- _RECORDS TO PROCESS_:

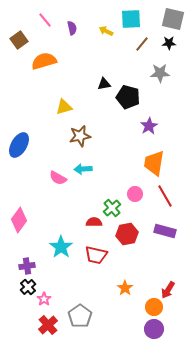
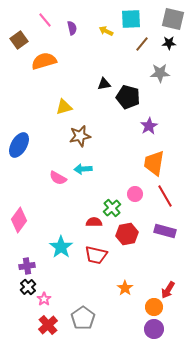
gray pentagon: moved 3 px right, 2 px down
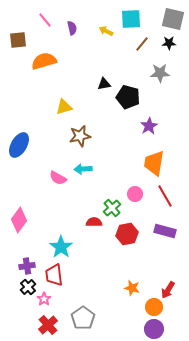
brown square: moved 1 px left; rotated 30 degrees clockwise
red trapezoid: moved 42 px left, 20 px down; rotated 70 degrees clockwise
orange star: moved 7 px right; rotated 21 degrees counterclockwise
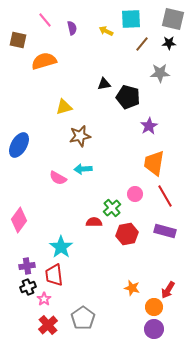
brown square: rotated 18 degrees clockwise
black cross: rotated 21 degrees clockwise
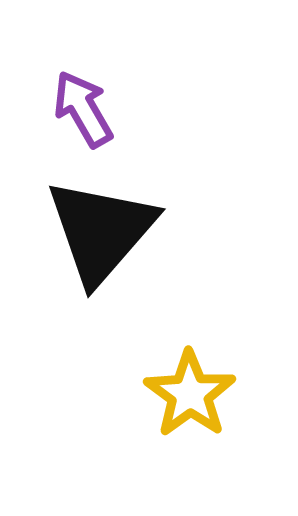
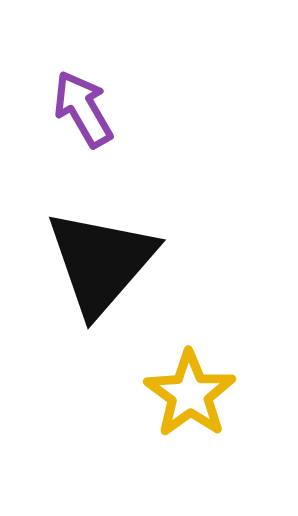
black triangle: moved 31 px down
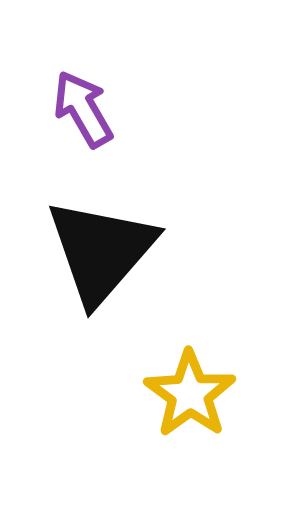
black triangle: moved 11 px up
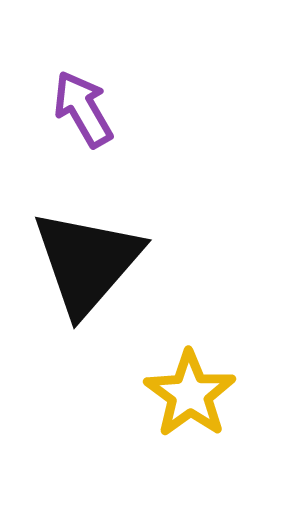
black triangle: moved 14 px left, 11 px down
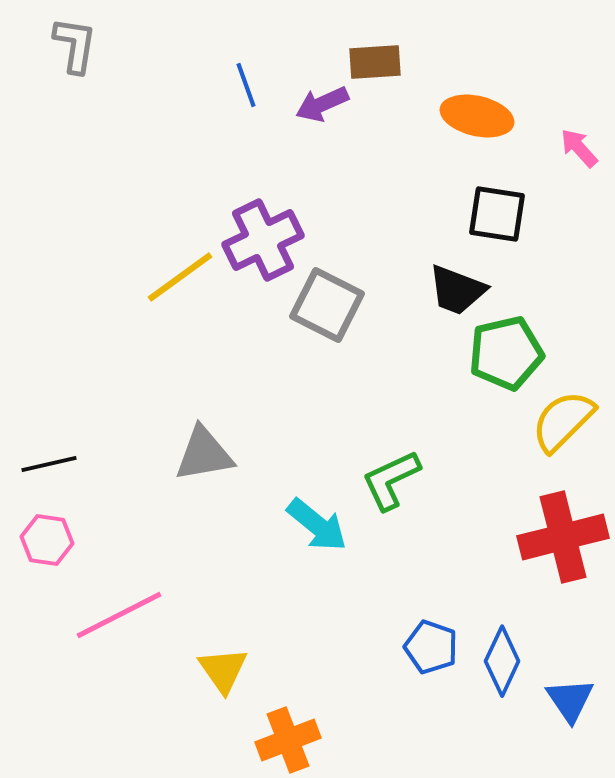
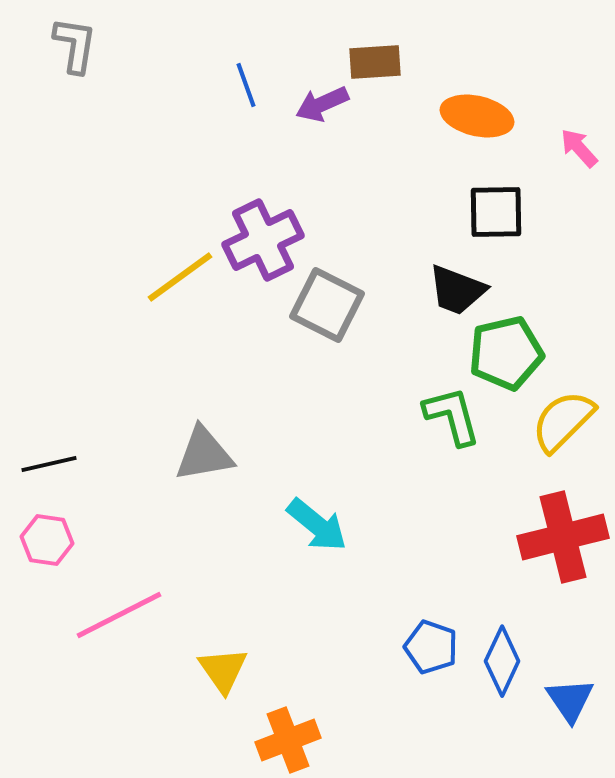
black square: moved 1 px left, 2 px up; rotated 10 degrees counterclockwise
green L-shape: moved 61 px right, 64 px up; rotated 100 degrees clockwise
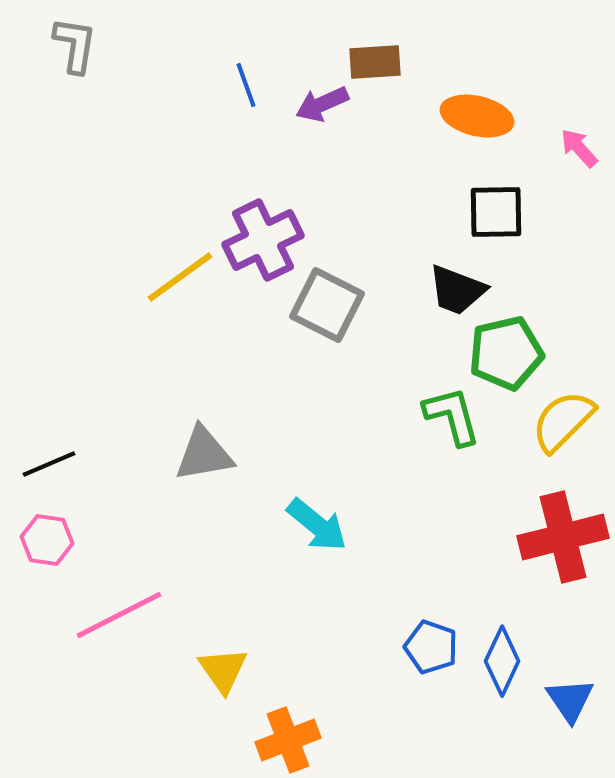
black line: rotated 10 degrees counterclockwise
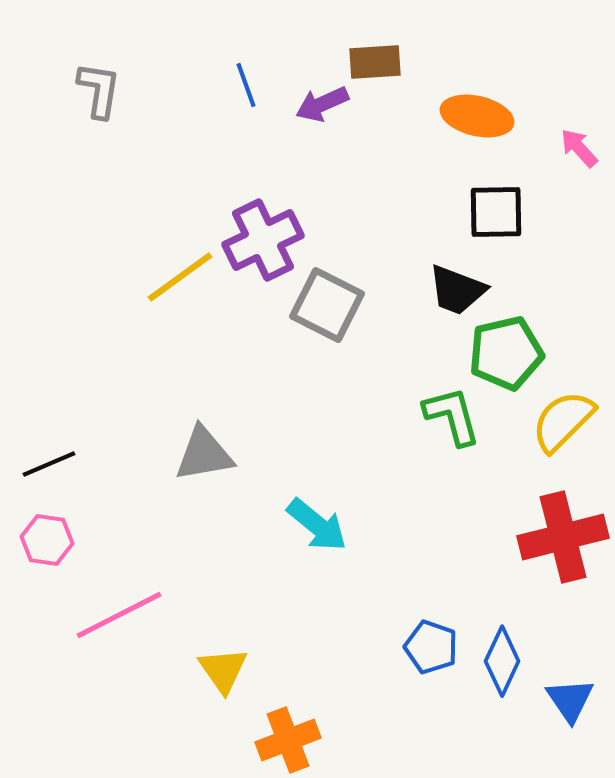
gray L-shape: moved 24 px right, 45 px down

- _TASK_: Extract each line from the items above that contains the word "shape". Treat uppercase and lowercase as different.

- _SOLUTION TO THE EXERCISE_:
green L-shape: moved 61 px right, 64 px up; rotated 100 degrees clockwise
gray L-shape: moved 24 px right, 45 px down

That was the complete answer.